◆ Your assignment
Count every line below that contains "none", then state the total with no other output.

*** Opening of Information supplied ***

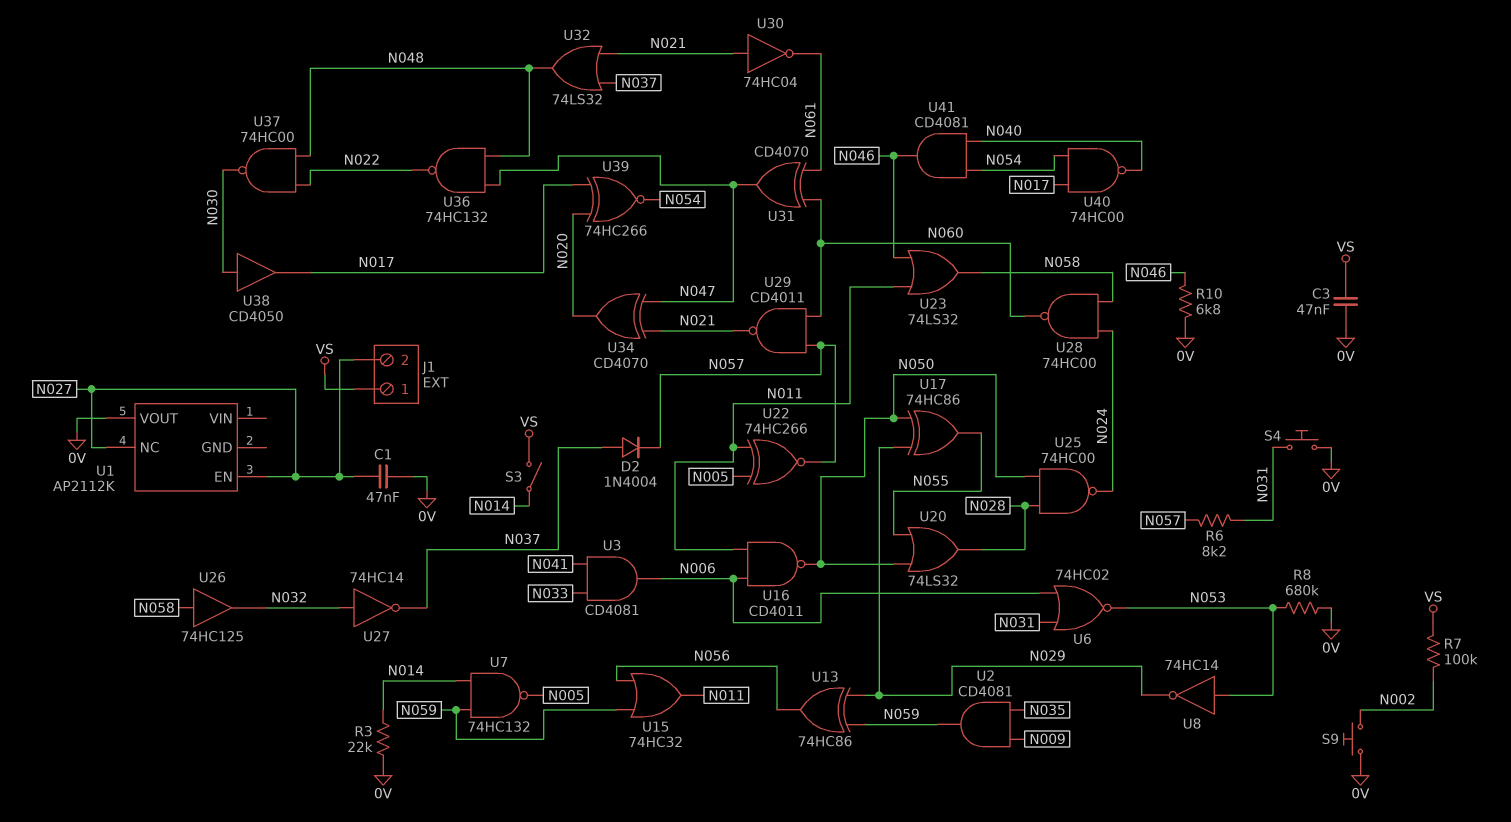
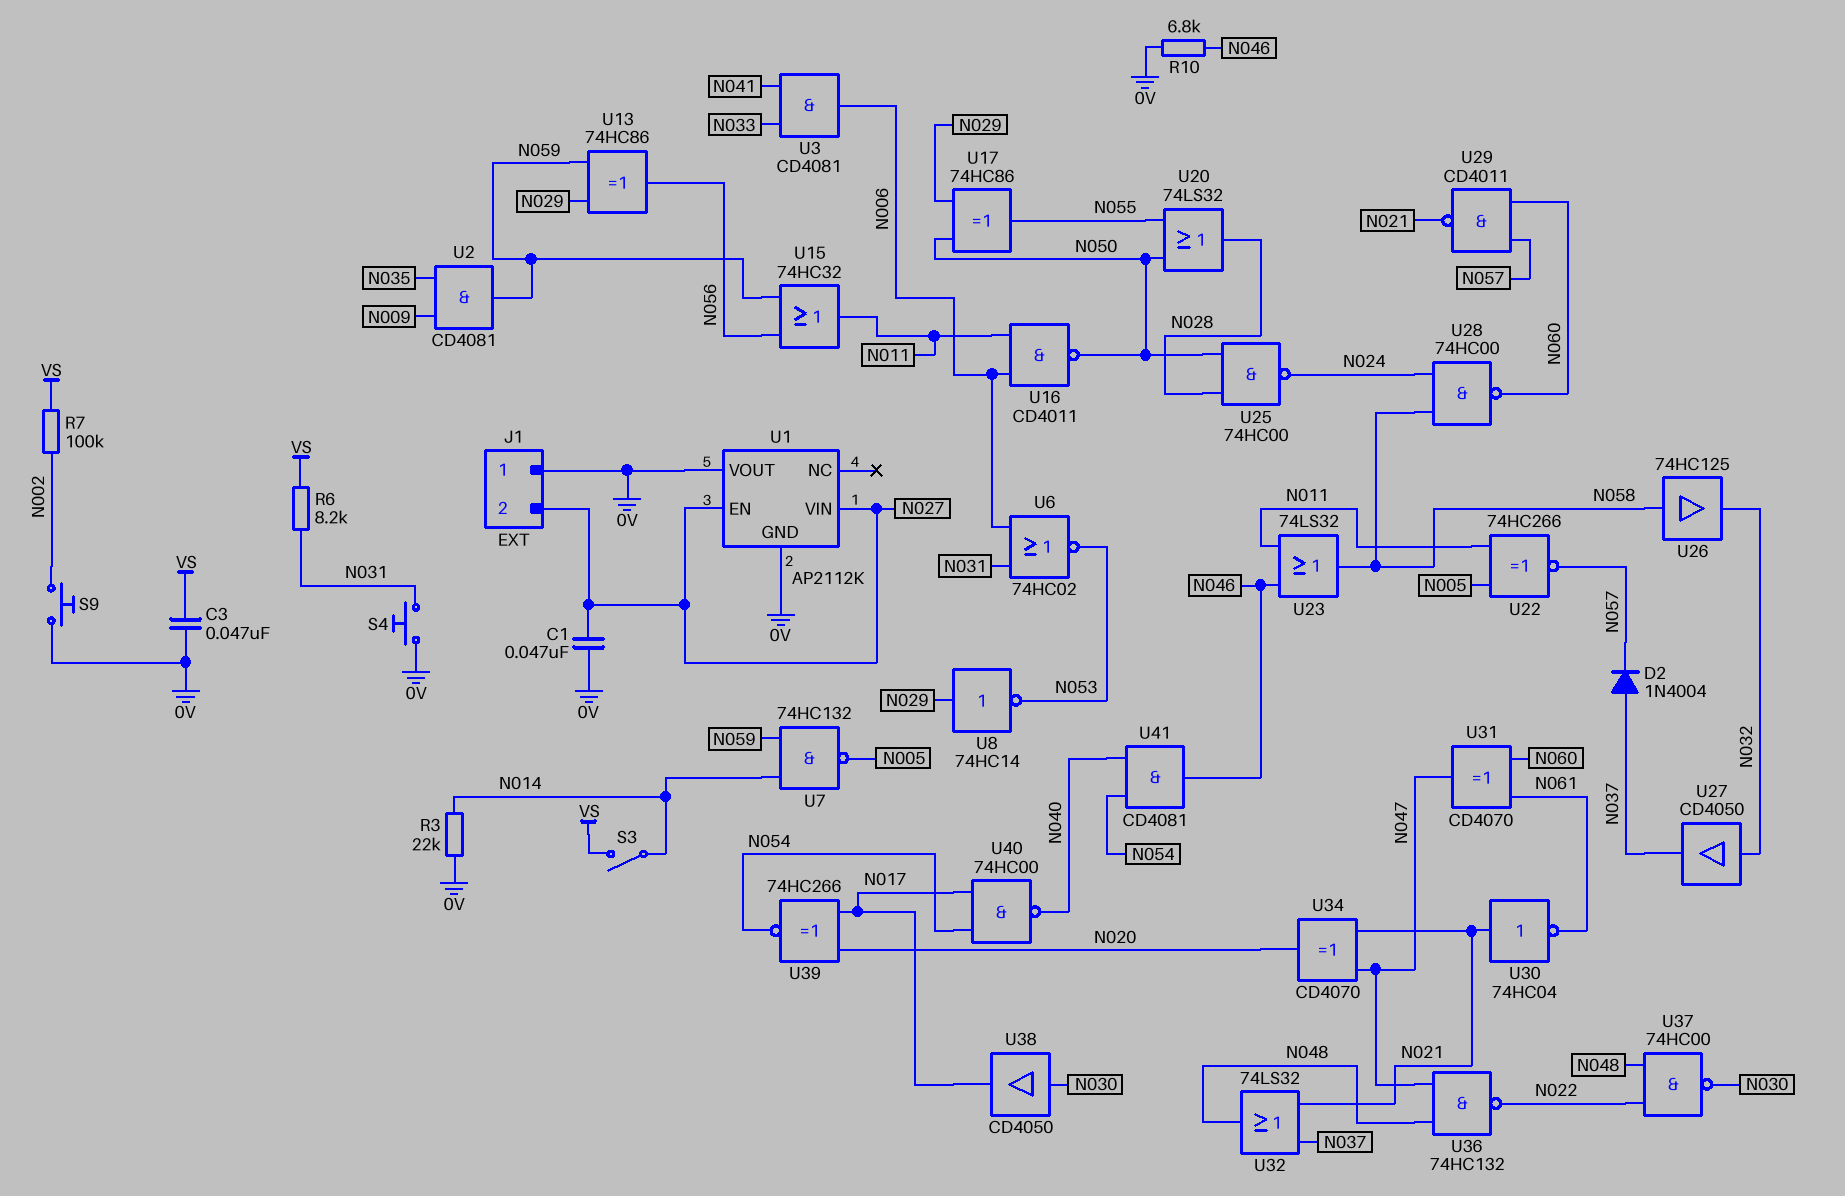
J1 pin 1: VS -> 0V
R6: 8.2k (N031, N057) -> 8.2k (N031, VS)
R8: 680k (0V, N053) -> none
U1 pin GND: none -> 0V
U1 pin NC: N027 -> none
U1 pin VIN: none -> N027
U8: NOT 74HC14 (in N053, out N029) -> NOT 74HC14 (in N029, out N053)
U27: NOT 74HC14 (in N032, out N037) -> buffer CD4050 (in N032, out N037)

*** Close of Information supplied ***

◆ Response
4